(Data provided):
————————

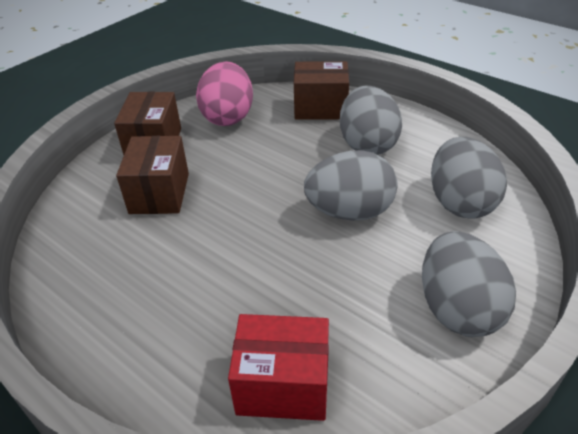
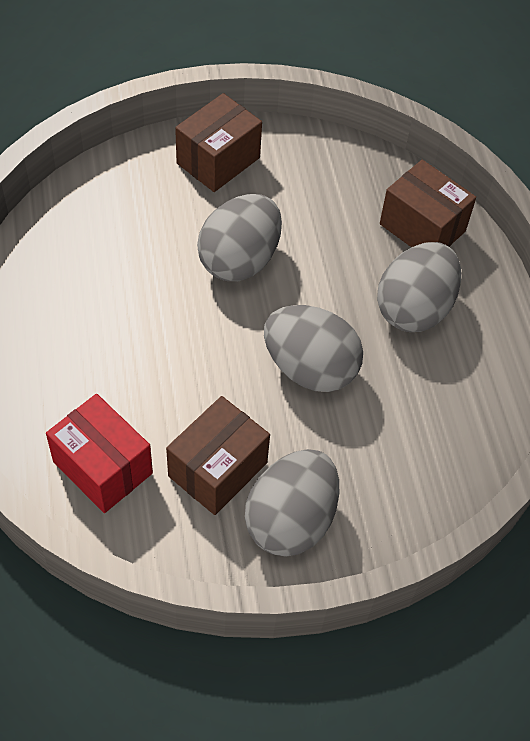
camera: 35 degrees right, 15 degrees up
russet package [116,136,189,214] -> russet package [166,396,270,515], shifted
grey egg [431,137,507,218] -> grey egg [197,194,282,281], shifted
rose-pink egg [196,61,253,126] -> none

————————

Could you reproduce the lines above, from the one that holds "grey egg [431,137,507,218]" through the last, exactly as they stand?

(Answer space):
grey egg [431,137,507,218] -> grey egg [197,194,282,281], shifted
rose-pink egg [196,61,253,126] -> none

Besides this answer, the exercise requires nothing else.